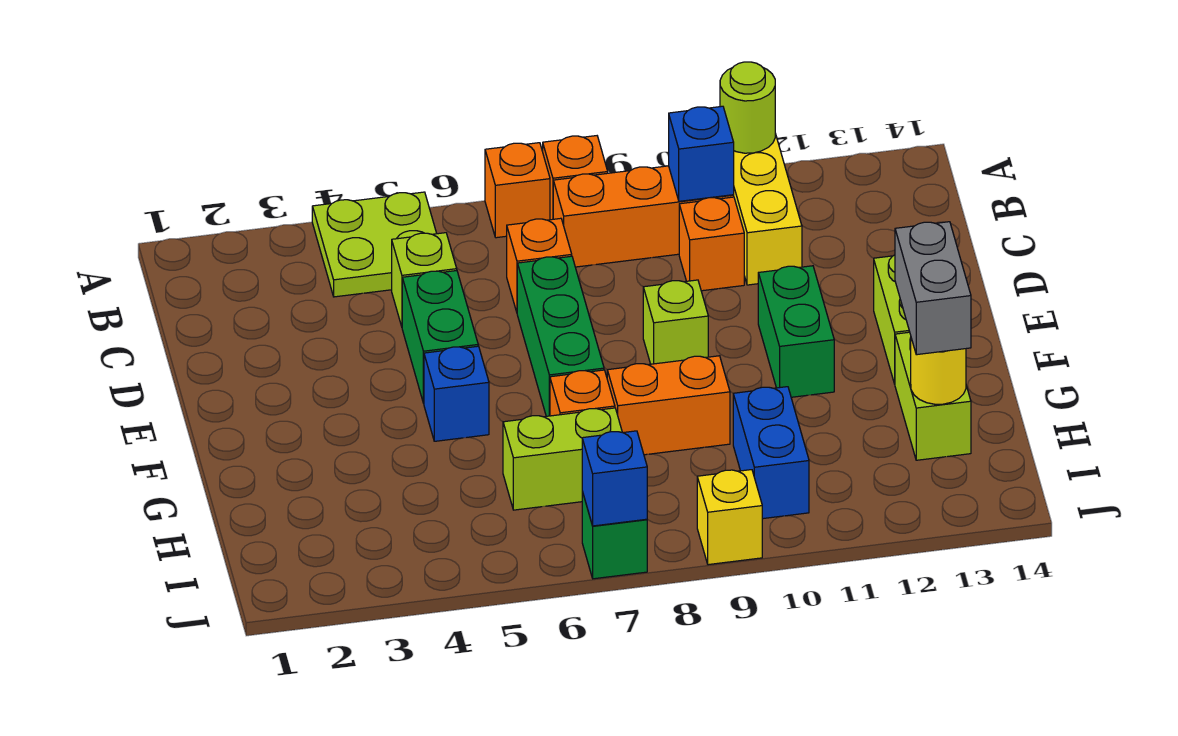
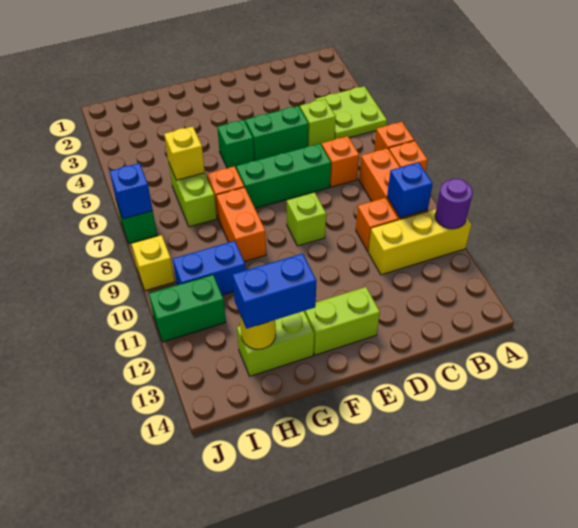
lime round brick A11 level 2 -> purple round brick A11 level 2
green brick E11:F11 level 1 -> green brick I11:J11 level 1
blue brick F5 level 1 -> green brick F5 level 1
grey brick G13:H13 level 3 -> blue brick G13:H13 level 3
none -> yellow brick H6 level 2

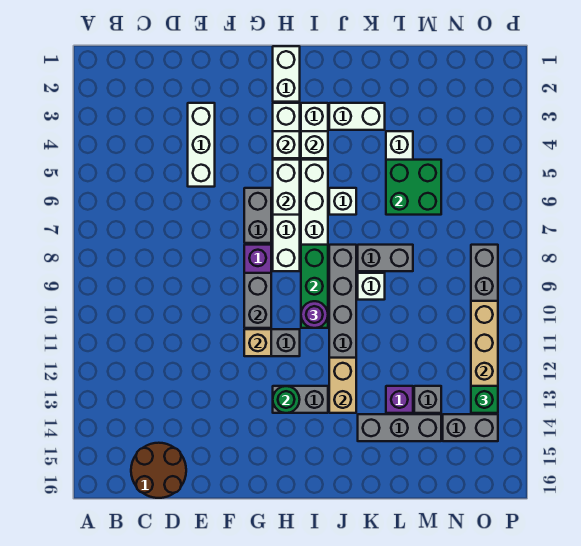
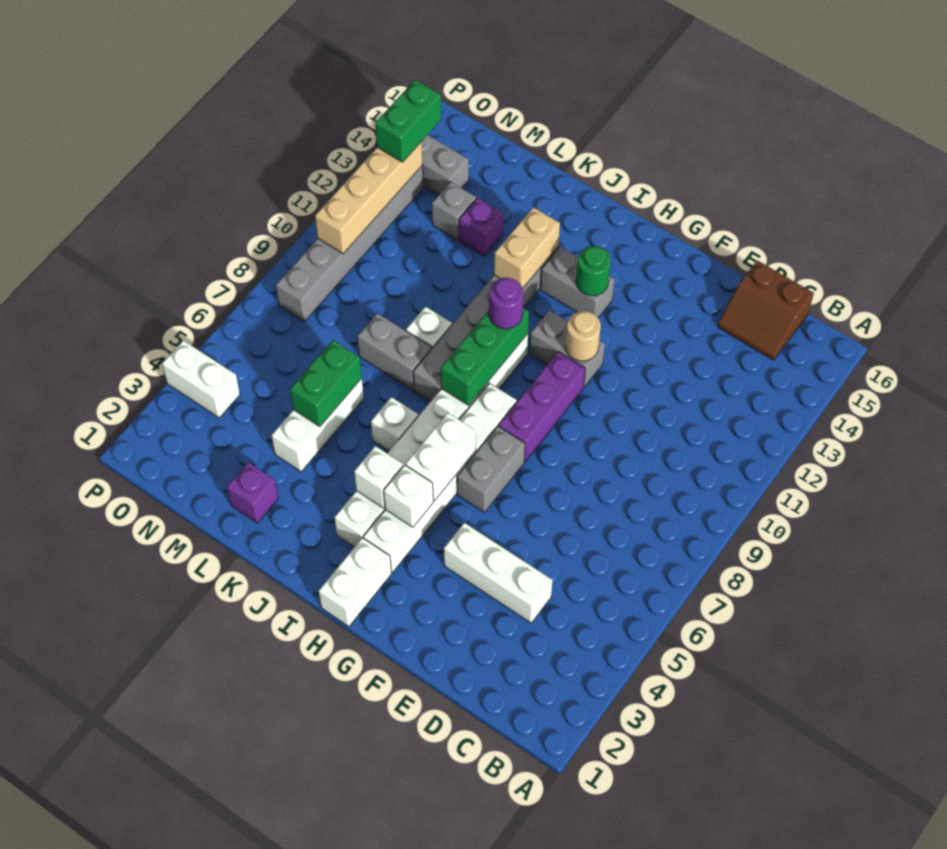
brown round brick C15:D16 level 1 -> brown slope C15:D16 level 1 top 16
white brick E3:E5 level 1 -> white brick D4:F4 level 1
grey brick G9:G10 level 2 -> none
tan brick G11 level 2 -> tan round brick G11 level 2
white brick J3:K3 level 1 -> white brick O4:P4 level 1
grey brick K14:M14 level 1 -> none
none -> purple brick L2 level 1
green brick L5:M6 level 2 -> green brick L5:L6 level 2
green brick O13 level 3 -> green brick O13:O14 level 3

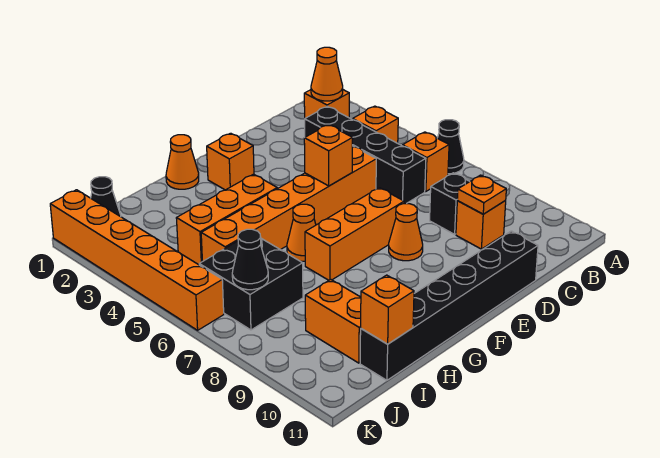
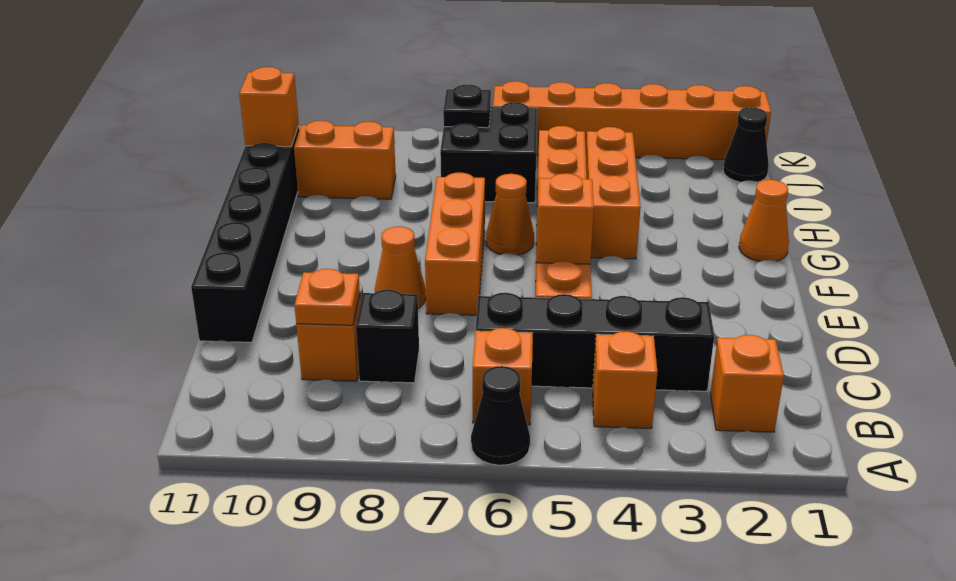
orange cone B2 level 2 -> none
orange brick F2 level 1 -> none
black cone J7 level 2 -> black plate J7 level 2

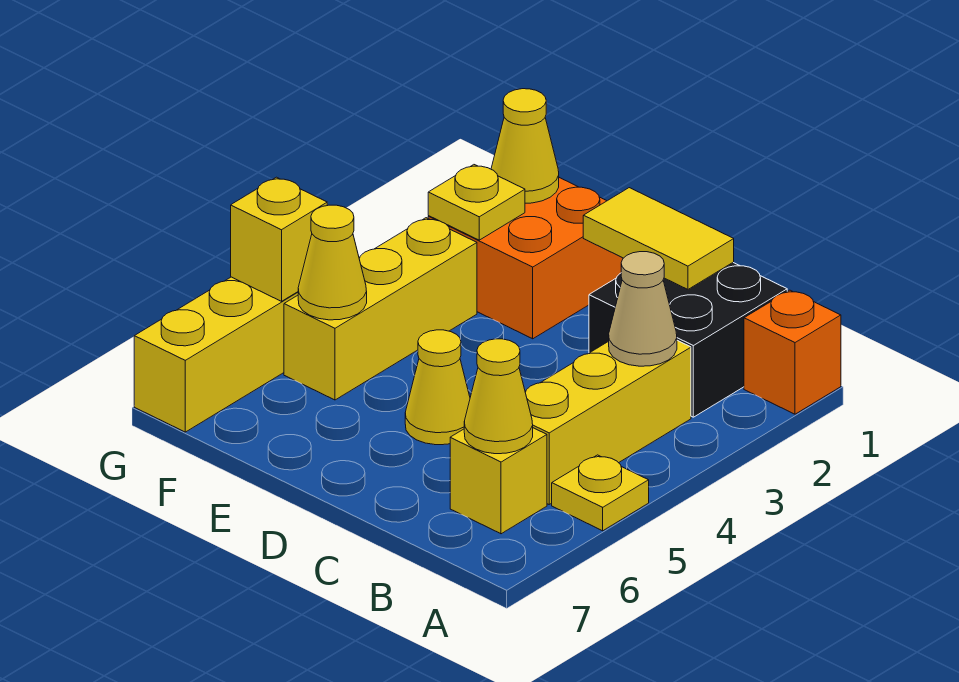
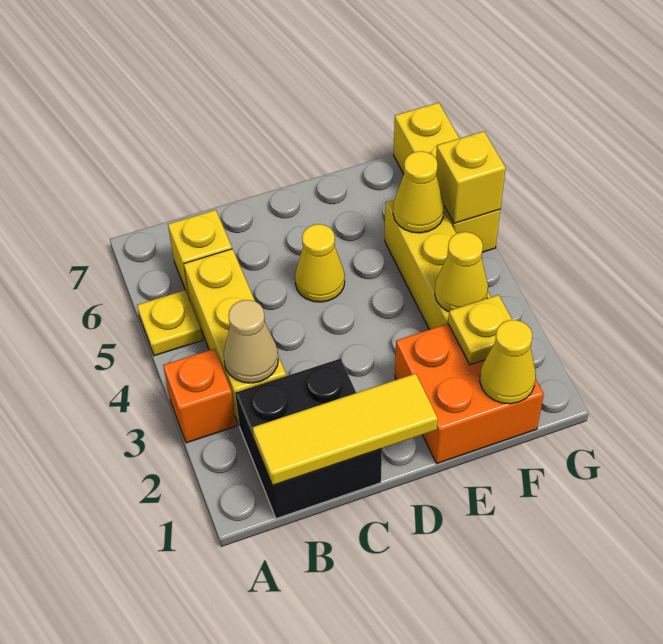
orange brick A1 level 1 -> orange brick A3 level 1
yellow cone B6 level 2 -> yellow cone F3 level 2
yellow tile C1:D1 level 2 -> yellow tile B1:D1 level 2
..............................
Work request
From the entries above, show each line that includes the string "purple".

Response to this task
lime round brick A11 level 2 -> purple round brick A11 level 2
none -> purple brick L2 level 1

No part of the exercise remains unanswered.